Would you please copy each line of the data in which the string "yellow" occurs?

-------- The data --------

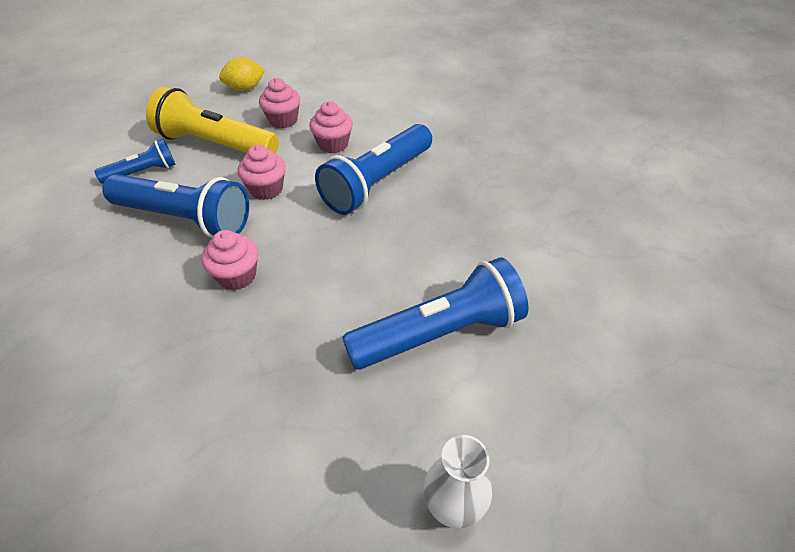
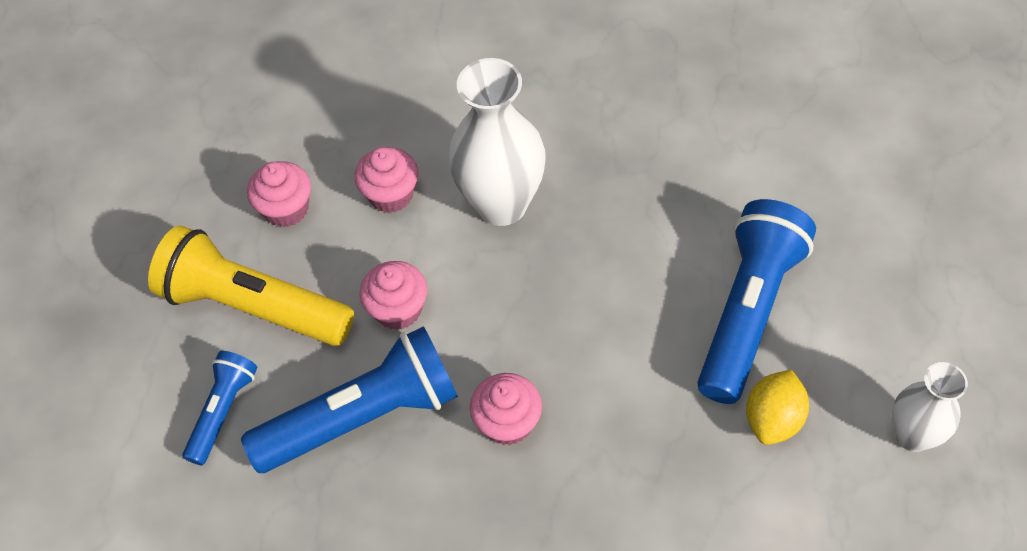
camera: 40 degrees left, 10 degrees up
(215, 144) = (253, 306): yellow flashlight -> yellow flashlight turned 45 degrees clockwise
(245, 88) = (167, 202): yellow lemon -> yellow lemon (773, 419)
(377, 183) = (501, 204): blue flashlight -> white vase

--------

■ **Solution for this exercise**
(215, 144) = (253, 306): yellow flashlight -> yellow flashlight turned 45 degrees clockwise
(245, 88) = (167, 202): yellow lemon -> yellow lemon (773, 419)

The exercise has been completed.